**TASK TO COMPLETE:**
The records below are to be reproduced exactly, with the pictures left out.

++++++++

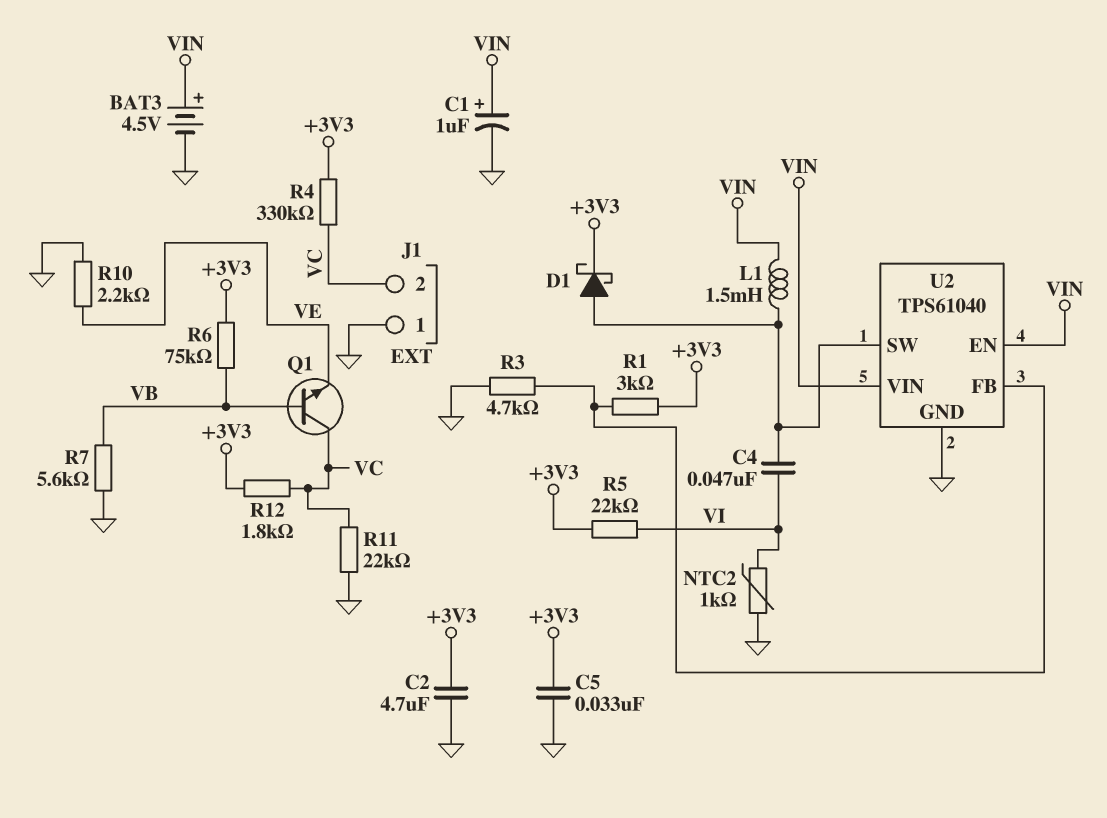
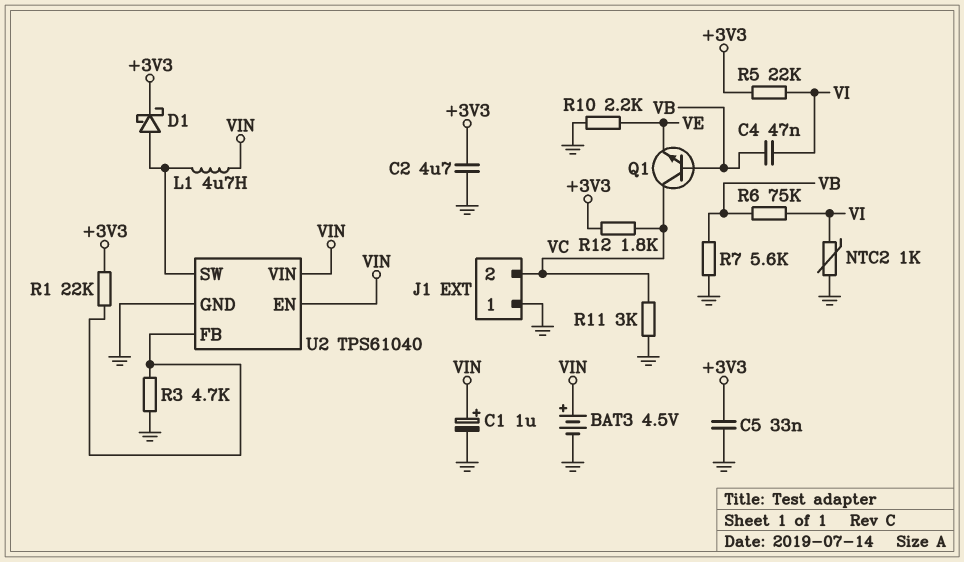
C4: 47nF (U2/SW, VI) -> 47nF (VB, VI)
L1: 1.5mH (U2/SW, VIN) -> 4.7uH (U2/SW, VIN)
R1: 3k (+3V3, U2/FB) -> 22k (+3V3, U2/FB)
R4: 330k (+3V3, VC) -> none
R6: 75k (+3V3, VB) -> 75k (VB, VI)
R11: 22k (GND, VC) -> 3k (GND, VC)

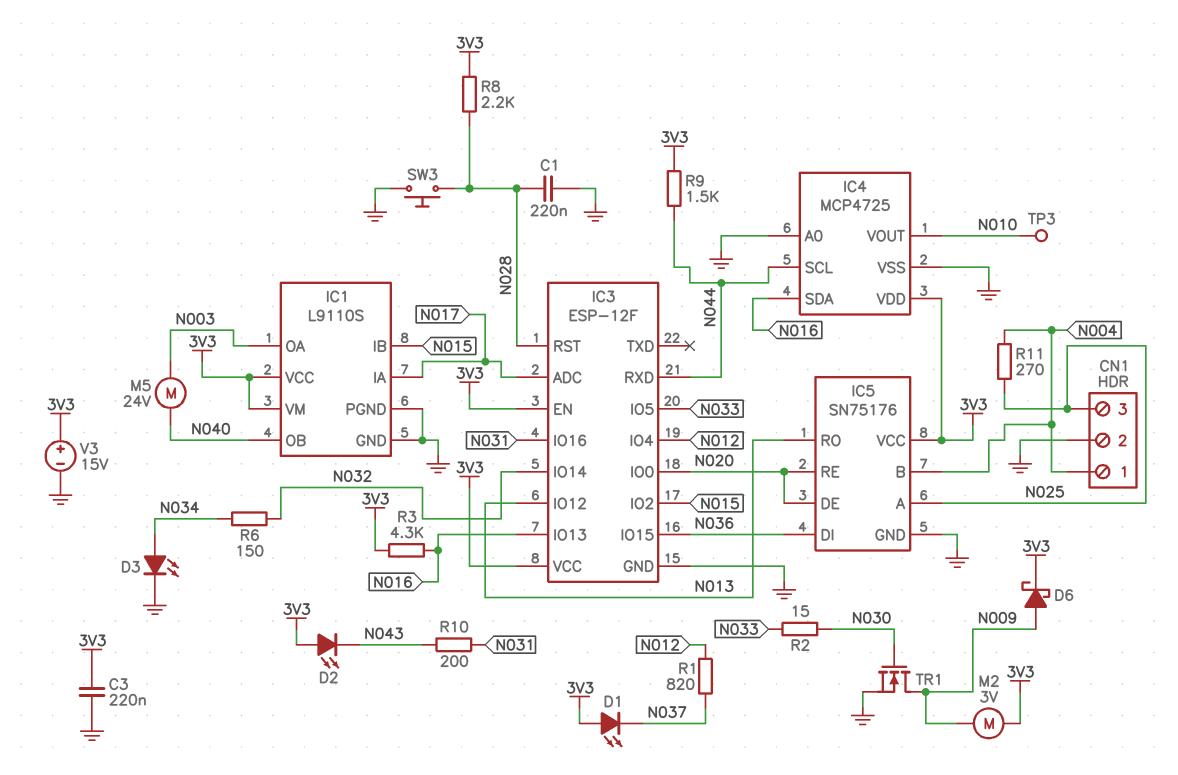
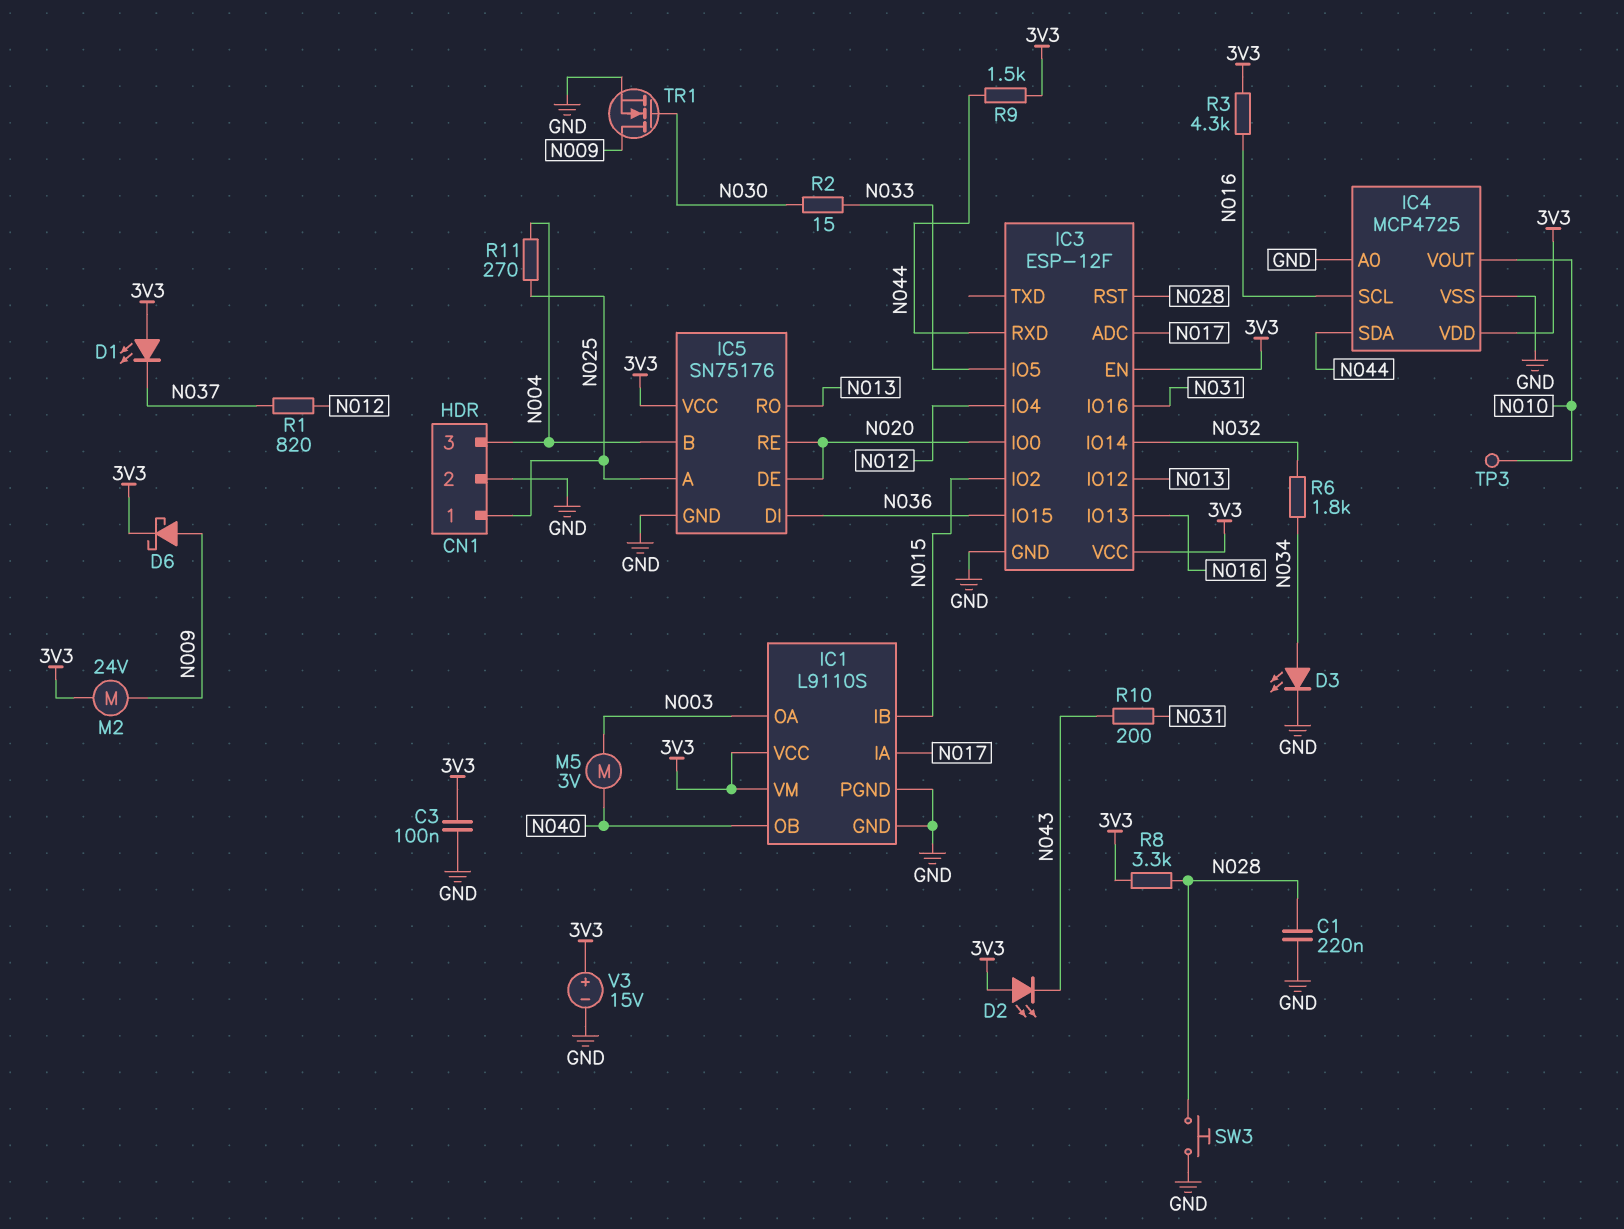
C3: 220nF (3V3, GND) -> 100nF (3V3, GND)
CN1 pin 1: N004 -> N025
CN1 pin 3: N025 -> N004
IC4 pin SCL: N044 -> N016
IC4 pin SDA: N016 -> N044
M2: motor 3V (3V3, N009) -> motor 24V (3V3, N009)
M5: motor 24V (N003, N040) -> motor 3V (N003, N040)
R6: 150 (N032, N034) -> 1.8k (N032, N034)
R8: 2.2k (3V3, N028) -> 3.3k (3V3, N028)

++++++++

**PROBLEM SOLUTION:**
C4: 47nF (U2/SW, VI) -> 47nF (VB, VI)
L1: 1.5mH (U2/SW, VIN) -> 4.7uH (U2/SW, VIN)
R1: 3k (+3V3, U2/FB) -> 22k (+3V3, U2/FB)
R4: 330k (+3V3, VC) -> none
R6: 75k (+3V3, VB) -> 75k (VB, VI)
R11: 22k (GND, VC) -> 3k (GND, VC)

C3: 220nF (3V3, GND) -> 100nF (3V3, GND)
CN1 pin 1: N004 -> N025
CN1 pin 3: N025 -> N004
IC4 pin SCL: N044 -> N016
IC4 pin SDA: N016 -> N044
M2: motor 3V (3V3, N009) -> motor 24V (3V3, N009)
M5: motor 24V (N003, N040) -> motor 3V (N003, N040)
R6: 150 (N032, N034) -> 1.8k (N032, N034)
R8: 2.2k (3V3, N028) -> 3.3k (3V3, N028)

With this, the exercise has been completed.